**Task requirements:** The answer must consist of each line below that holds the word "none", copied as it stands.

=== Begin Enclosure ===

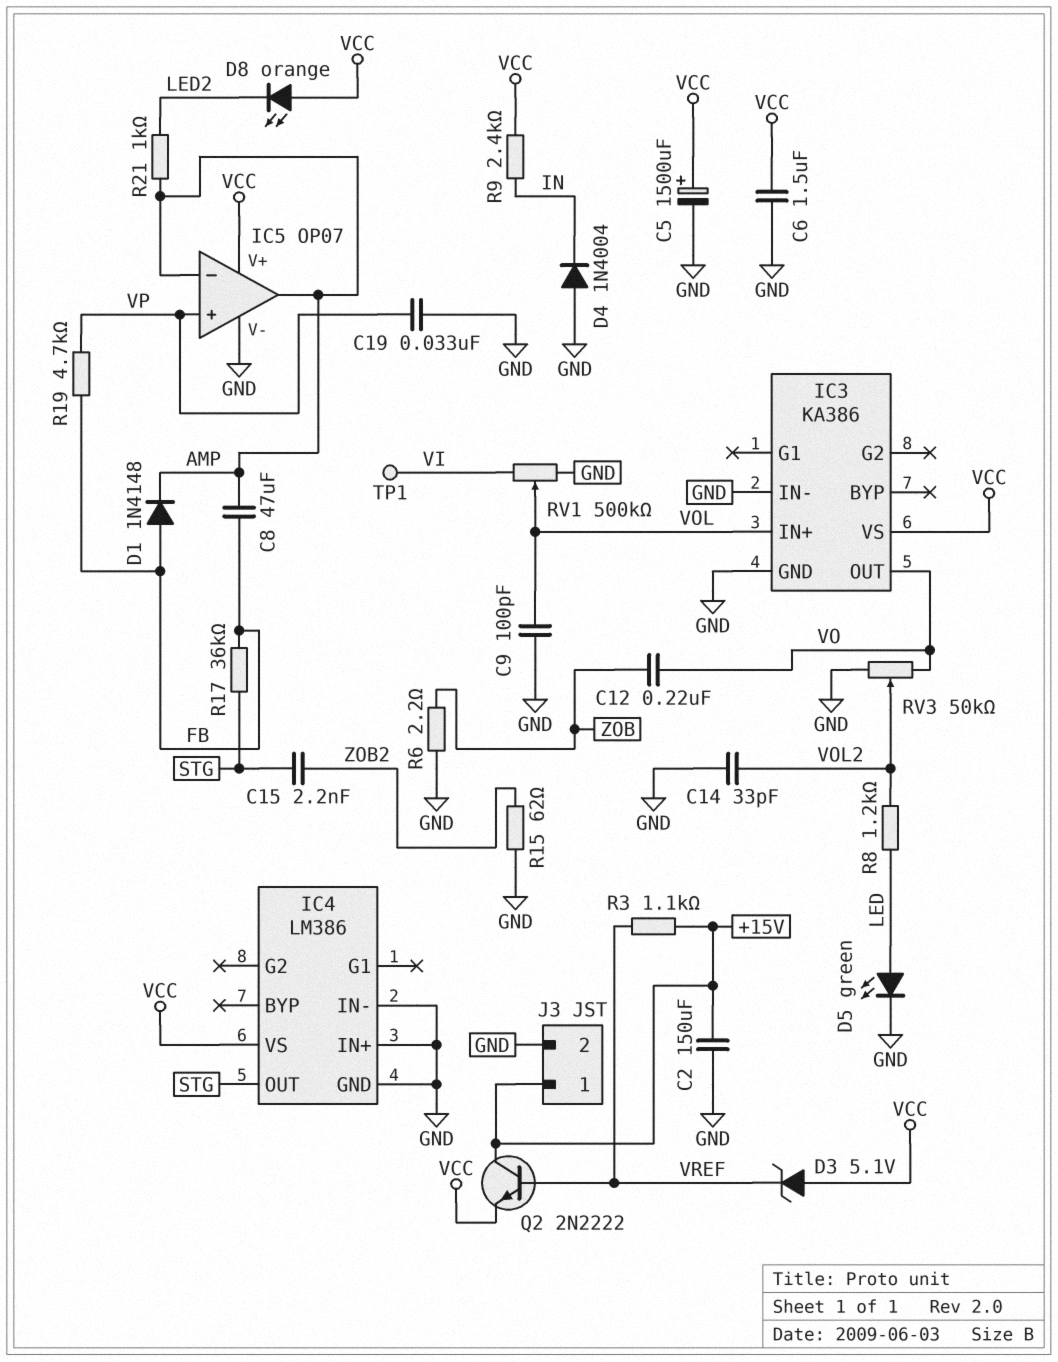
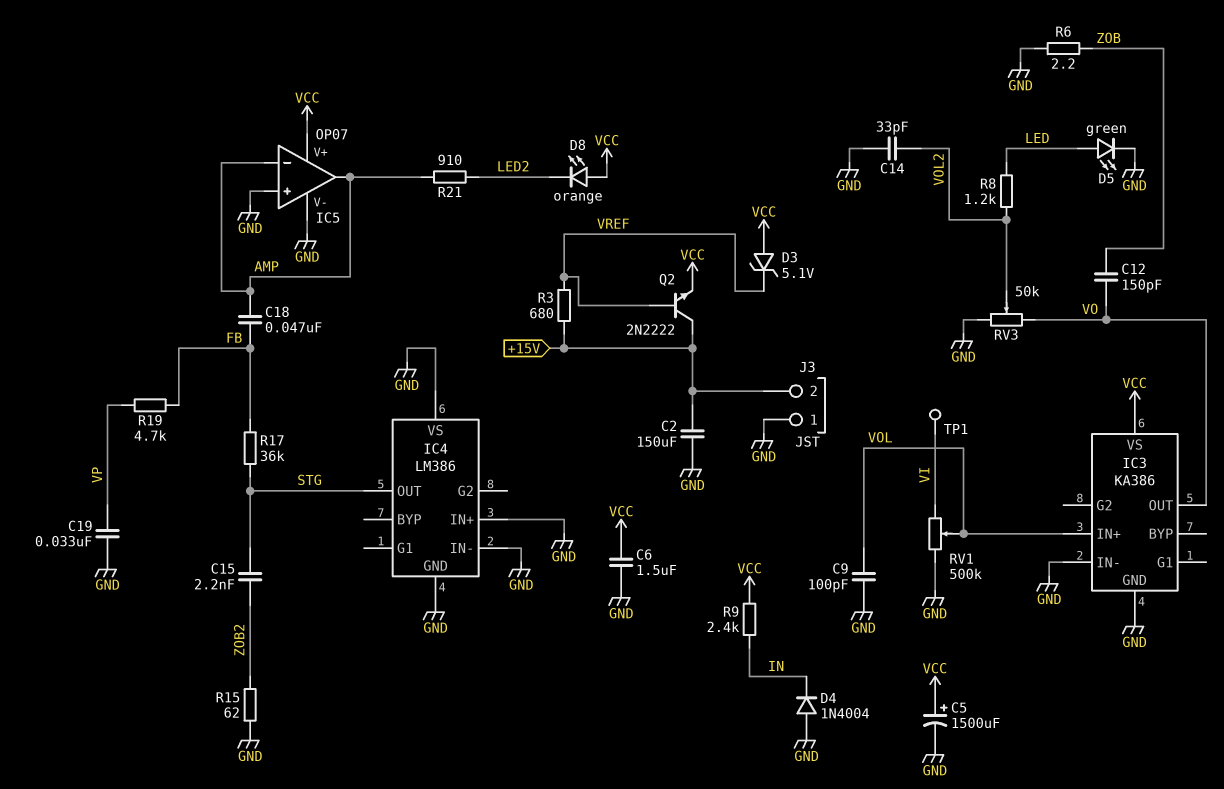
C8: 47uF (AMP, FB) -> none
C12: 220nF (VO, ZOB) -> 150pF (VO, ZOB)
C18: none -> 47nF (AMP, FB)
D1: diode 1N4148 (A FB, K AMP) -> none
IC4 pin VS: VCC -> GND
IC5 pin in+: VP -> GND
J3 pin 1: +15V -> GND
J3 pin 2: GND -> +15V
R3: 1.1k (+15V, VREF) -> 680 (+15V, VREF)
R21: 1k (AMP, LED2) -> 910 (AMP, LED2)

=== End Enclosure ===

**Finished exercise:**
C8: 47uF (AMP, FB) -> none
C18: none -> 47nF (AMP, FB)
D1: diode 1N4148 (A FB, K AMP) -> none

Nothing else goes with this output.